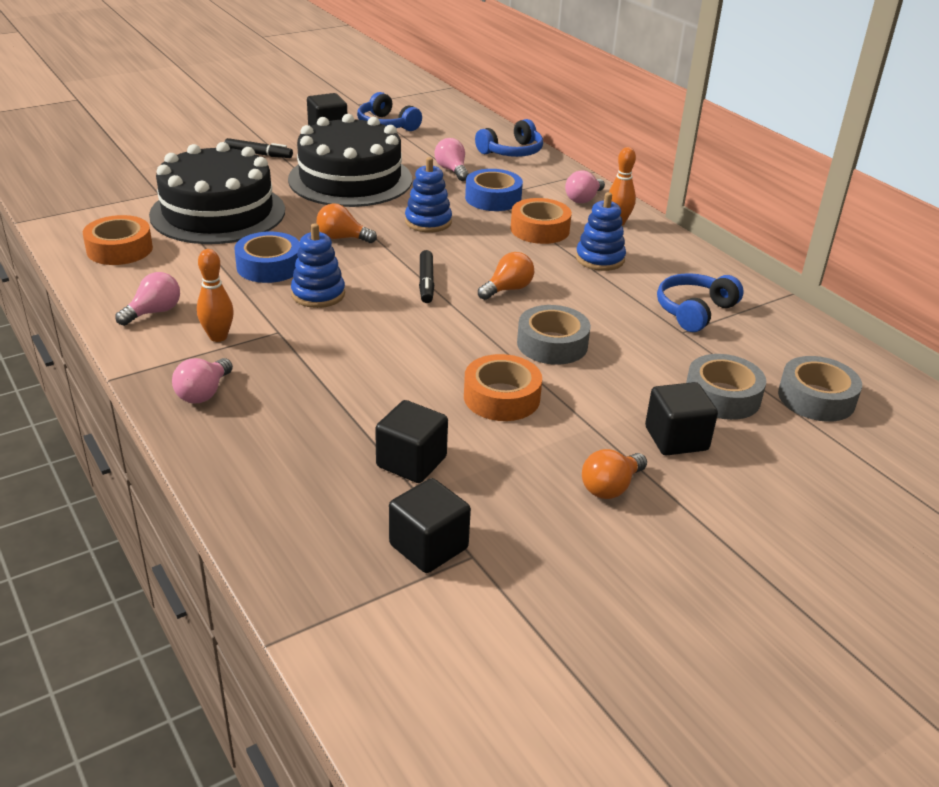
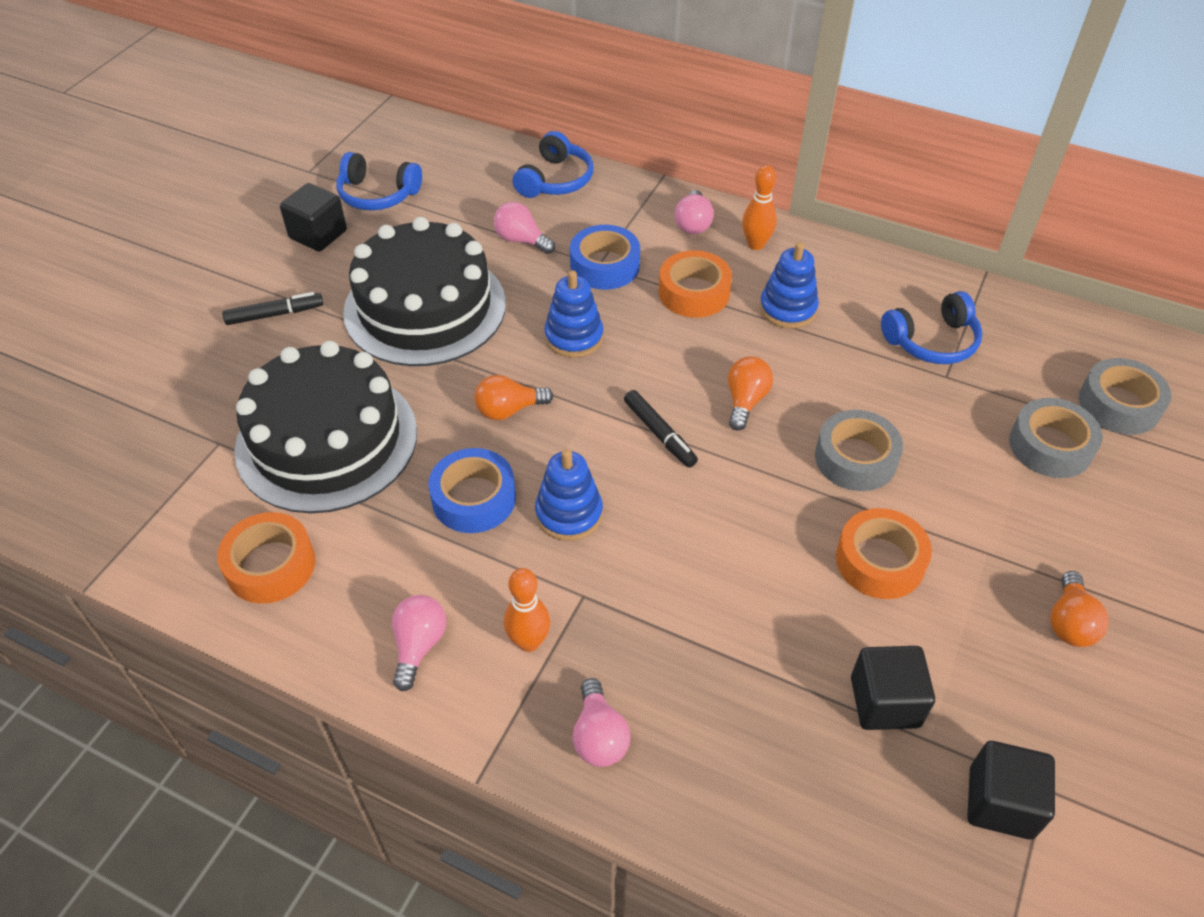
camera: 30 degrees left, 15 degrees up
(676, 439) = (1063, 525): black cube -> none
(694, 311) = (932, 341): blue headphones -> blue headphones turned 120 degrees counterclockwise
▬▬▬
» WORK TASK: Check each line of the data above for the word "degrees" and say how many lines have it. Give the number alone.

» COMPLETED EXERCISE: 2